RECORDED INFORMATION:
=====

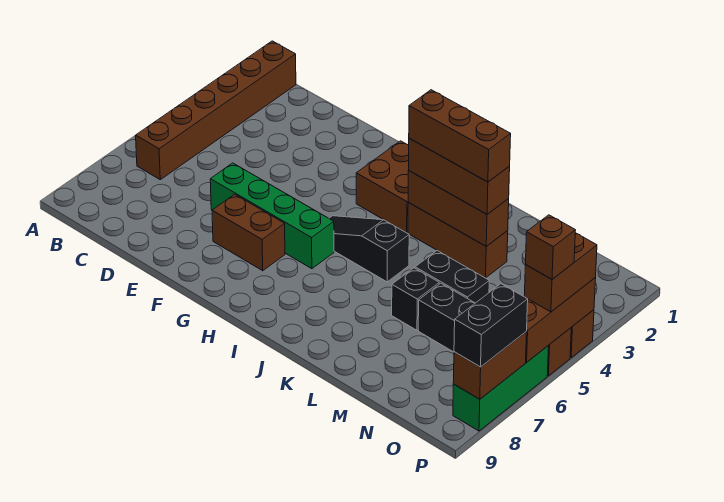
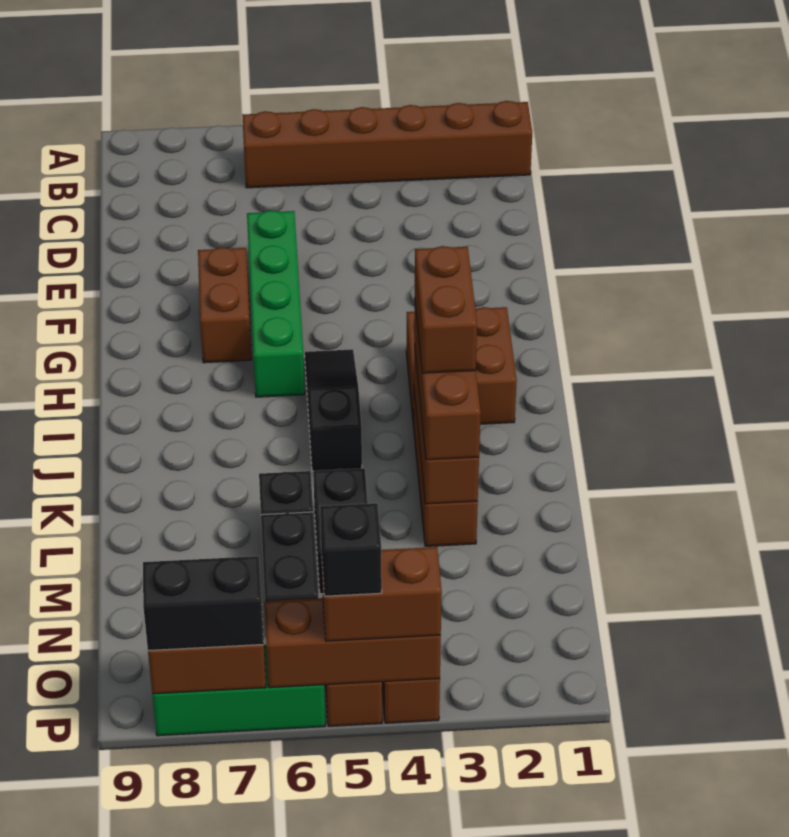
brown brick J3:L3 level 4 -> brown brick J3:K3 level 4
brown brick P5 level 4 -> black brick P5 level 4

=====

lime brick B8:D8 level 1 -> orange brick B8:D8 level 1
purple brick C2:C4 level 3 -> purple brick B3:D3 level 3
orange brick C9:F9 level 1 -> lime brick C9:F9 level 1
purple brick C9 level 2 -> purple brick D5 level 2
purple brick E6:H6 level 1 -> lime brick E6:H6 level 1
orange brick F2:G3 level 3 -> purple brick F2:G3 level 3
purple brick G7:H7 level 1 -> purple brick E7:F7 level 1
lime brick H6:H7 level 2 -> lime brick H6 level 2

=====

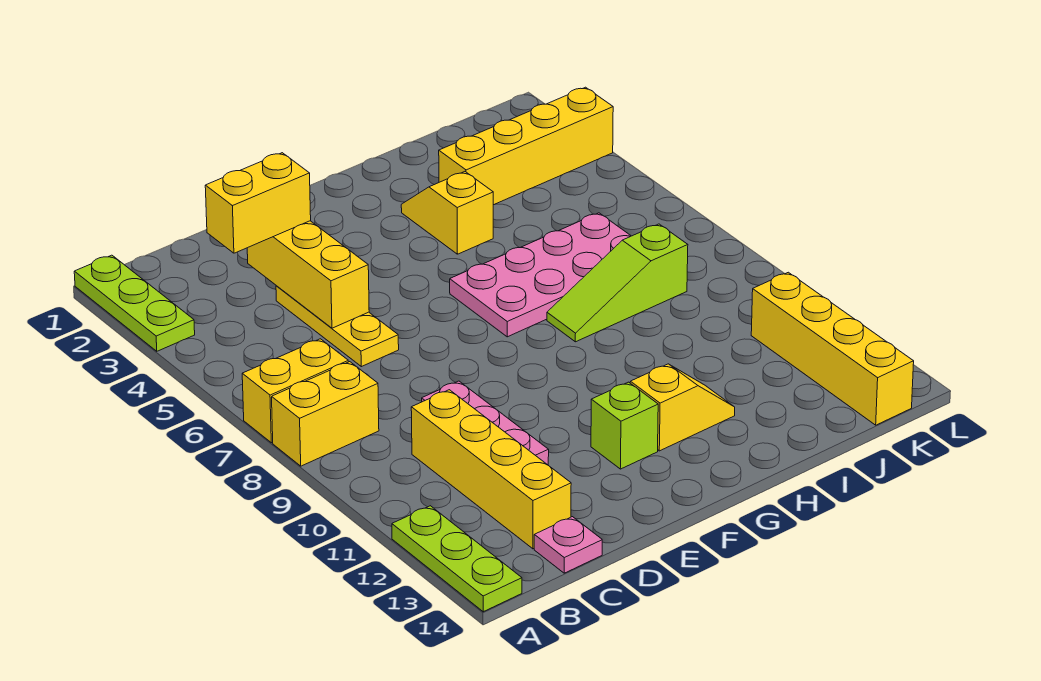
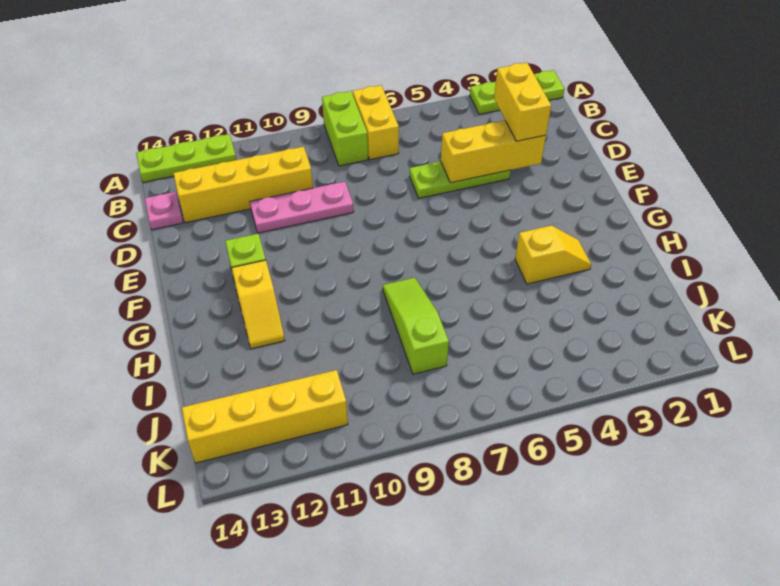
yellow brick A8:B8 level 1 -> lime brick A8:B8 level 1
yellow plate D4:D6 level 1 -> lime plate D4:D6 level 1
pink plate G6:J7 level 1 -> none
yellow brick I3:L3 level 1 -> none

=====

TASK TO COMPLETE:
Starting at the line that has "brown brick J3:L3" and ending at the line that has "brown brick P5", please write out the lines above exactly, leaving out all others.

ANSWER TO THIS PROBLEM:
brown brick J3:L3 level 4 -> brown brick J3:K3 level 4
brown brick P5 level 4 -> black brick P5 level 4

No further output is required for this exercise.